WHAT THE TASK ASKS: Below are several records. Retype exactly those lines running from the one with "green line: (112, 45)" through the one with "orange arrow: (59, 125)", end lines included, and no others.

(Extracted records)
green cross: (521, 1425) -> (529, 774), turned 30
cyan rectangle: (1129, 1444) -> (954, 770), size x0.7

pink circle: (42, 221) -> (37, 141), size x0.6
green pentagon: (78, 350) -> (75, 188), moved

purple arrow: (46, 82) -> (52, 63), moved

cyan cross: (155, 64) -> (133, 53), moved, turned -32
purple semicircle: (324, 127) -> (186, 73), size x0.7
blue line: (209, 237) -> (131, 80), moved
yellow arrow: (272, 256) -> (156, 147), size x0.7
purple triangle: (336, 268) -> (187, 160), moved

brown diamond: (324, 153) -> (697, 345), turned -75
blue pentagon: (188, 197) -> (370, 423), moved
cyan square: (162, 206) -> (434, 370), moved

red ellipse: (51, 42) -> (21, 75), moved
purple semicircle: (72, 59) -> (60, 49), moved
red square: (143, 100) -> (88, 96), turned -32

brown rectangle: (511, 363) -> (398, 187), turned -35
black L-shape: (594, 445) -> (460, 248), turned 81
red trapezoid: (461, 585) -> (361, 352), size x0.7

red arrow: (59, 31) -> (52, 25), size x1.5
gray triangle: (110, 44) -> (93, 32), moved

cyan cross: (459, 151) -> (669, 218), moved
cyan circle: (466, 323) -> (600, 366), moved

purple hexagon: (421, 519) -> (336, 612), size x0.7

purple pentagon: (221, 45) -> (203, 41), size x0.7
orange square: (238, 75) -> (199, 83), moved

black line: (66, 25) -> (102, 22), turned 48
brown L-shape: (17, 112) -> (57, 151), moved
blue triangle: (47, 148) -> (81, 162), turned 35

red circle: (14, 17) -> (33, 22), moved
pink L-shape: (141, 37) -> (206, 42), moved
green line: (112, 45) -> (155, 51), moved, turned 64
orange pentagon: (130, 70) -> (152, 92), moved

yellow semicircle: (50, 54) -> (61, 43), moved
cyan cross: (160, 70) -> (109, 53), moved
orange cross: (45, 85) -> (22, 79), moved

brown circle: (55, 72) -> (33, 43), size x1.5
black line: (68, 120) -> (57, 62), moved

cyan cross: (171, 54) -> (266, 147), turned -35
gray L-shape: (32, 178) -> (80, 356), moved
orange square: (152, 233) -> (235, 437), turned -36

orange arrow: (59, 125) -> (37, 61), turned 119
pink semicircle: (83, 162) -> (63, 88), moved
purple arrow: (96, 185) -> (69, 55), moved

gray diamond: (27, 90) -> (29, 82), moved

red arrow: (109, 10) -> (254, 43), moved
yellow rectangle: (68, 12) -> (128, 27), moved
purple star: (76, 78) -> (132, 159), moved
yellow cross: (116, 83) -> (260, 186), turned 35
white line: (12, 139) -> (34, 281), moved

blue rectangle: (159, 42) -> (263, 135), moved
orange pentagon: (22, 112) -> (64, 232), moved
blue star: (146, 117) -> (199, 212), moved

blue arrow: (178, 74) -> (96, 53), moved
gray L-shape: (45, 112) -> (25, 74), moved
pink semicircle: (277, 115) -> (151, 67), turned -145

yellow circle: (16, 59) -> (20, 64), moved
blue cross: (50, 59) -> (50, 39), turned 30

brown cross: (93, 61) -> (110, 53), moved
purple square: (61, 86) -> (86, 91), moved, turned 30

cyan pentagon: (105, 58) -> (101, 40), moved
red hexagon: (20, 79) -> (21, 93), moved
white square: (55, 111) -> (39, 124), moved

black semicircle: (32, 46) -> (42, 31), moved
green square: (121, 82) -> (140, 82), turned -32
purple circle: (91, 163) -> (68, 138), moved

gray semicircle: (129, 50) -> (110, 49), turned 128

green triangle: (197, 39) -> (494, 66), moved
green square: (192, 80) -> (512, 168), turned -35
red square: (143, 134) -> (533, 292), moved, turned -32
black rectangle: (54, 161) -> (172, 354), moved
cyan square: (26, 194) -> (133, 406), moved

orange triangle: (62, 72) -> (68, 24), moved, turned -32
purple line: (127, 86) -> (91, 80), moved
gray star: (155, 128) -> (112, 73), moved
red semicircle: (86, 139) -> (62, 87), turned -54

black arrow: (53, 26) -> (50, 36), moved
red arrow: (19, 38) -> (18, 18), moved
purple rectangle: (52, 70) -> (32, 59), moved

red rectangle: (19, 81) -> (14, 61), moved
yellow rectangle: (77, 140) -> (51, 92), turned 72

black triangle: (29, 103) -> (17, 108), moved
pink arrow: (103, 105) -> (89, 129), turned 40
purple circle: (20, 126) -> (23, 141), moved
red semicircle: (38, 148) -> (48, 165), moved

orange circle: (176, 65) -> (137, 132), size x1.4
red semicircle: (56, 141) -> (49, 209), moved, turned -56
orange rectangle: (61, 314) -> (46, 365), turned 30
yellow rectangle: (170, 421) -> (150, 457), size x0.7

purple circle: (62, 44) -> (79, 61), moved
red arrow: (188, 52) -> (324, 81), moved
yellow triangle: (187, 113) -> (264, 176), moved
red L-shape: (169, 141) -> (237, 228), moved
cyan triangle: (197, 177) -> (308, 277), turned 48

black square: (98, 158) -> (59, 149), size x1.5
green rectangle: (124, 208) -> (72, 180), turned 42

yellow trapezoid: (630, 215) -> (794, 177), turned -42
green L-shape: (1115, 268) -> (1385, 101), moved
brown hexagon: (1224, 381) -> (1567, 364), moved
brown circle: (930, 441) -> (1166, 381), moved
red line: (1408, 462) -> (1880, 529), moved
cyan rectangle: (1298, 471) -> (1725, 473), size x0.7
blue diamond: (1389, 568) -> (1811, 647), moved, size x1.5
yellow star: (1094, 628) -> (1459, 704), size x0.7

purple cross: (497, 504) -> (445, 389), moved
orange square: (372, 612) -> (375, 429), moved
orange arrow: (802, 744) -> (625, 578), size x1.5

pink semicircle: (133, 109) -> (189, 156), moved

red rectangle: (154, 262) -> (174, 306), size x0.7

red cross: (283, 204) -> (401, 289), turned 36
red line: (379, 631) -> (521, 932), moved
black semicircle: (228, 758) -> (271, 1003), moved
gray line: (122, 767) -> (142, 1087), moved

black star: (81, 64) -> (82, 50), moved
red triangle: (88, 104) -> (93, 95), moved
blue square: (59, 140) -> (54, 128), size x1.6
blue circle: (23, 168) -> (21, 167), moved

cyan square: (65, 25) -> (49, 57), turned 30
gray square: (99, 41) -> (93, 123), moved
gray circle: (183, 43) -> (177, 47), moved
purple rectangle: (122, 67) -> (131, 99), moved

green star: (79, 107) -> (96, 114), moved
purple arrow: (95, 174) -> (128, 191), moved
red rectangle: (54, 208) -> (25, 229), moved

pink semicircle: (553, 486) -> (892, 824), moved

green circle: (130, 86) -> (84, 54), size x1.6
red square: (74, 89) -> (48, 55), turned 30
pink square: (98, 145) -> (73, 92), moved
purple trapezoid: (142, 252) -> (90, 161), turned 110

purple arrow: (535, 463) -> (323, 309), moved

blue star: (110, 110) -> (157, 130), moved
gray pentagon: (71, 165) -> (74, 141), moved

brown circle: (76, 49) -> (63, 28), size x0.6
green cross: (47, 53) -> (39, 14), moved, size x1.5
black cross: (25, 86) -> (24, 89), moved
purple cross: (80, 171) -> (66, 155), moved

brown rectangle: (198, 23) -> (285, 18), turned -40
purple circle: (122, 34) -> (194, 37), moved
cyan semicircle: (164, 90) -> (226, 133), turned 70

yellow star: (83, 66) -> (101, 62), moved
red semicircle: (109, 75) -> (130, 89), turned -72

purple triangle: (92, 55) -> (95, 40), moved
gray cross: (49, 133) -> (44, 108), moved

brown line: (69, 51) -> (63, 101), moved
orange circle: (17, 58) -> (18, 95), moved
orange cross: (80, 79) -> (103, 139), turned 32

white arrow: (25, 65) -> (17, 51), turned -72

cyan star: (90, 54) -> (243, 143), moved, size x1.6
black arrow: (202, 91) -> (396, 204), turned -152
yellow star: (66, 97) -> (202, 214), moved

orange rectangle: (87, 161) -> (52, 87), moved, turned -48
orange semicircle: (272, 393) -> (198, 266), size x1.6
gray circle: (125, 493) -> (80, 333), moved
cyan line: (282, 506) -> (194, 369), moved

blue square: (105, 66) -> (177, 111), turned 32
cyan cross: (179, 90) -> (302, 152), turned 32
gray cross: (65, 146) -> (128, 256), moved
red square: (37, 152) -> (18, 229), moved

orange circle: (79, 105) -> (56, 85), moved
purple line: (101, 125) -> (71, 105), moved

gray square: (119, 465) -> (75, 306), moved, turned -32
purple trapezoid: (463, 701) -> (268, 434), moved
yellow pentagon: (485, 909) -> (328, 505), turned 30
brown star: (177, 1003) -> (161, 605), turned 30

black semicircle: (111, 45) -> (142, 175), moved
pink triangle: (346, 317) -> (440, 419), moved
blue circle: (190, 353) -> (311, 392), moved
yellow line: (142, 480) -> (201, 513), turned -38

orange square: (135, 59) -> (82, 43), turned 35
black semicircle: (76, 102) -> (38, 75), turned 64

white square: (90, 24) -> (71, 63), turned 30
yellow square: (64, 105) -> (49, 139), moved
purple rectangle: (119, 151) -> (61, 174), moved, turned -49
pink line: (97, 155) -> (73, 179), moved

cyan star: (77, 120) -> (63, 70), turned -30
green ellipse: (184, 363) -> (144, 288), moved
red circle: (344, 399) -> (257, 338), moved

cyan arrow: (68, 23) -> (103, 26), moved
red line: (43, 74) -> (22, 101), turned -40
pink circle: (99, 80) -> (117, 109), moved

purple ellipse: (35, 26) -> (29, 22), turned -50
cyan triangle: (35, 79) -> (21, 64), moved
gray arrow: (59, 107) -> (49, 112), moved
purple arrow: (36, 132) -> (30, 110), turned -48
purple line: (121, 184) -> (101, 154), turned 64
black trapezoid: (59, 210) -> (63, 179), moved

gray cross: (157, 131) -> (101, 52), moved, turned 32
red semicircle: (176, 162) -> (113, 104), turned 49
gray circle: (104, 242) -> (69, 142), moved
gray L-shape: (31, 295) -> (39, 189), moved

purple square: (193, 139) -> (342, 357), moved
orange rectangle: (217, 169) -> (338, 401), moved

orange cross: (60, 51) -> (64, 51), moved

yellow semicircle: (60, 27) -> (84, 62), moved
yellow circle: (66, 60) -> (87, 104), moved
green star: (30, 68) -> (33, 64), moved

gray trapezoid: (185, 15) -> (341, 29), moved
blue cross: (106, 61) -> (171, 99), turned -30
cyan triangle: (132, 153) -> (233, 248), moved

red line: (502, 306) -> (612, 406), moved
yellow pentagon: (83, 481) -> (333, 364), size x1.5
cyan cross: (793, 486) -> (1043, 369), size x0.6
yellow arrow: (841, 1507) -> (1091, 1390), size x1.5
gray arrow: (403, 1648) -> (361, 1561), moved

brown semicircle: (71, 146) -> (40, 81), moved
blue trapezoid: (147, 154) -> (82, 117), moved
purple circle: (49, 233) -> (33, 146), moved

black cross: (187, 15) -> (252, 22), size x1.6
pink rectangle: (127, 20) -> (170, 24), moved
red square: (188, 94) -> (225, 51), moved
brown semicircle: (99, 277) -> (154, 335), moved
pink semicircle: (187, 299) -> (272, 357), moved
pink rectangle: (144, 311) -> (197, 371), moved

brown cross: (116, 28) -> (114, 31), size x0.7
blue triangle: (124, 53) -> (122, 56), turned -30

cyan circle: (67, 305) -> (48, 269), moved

RESPONSE:
green line: (112, 45) -> (155, 51), moved, turned 64
orange pentagon: (130, 70) -> (152, 92), moved

yellow semicircle: (50, 54) -> (61, 43), moved
cyan cross: (160, 70) -> (109, 53), moved
orange cross: (45, 85) -> (22, 79), moved

brown circle: (55, 72) -> (33, 43), size x1.5
black line: (68, 120) -> (57, 62), moved

cyan cross: (171, 54) -> (266, 147), turned -35
gray L-shape: (32, 178) -> (80, 356), moved
orange square: (152, 233) -> (235, 437), turned -36

orange arrow: (59, 125) -> (37, 61), turned 119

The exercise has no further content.